PROVIDED ENTRIES ::

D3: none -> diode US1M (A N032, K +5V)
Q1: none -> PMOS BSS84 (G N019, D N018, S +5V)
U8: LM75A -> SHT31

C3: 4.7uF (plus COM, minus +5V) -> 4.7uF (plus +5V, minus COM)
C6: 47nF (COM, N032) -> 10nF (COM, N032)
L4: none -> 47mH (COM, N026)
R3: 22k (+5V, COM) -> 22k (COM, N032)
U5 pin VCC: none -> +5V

TASK TO COMPLETE ::
Would you transcribe the listing word for word?

TASK RESULT ::
D3: none -> diode US1M (A N032, K +5V)
Q1: none -> PMOS BSS84 (G N019, D N018, S +5V)
U8: LM75A -> SHT31

C3: 4.7uF (plus COM, minus +5V) -> 4.7uF (plus +5V, minus COM)
C6: 47nF (COM, N032) -> 10nF (COM, N032)
L4: none -> 47mH (COM, N026)
R3: 22k (+5V, COM) -> 22k (COM, N032)
U5 pin VCC: none -> +5V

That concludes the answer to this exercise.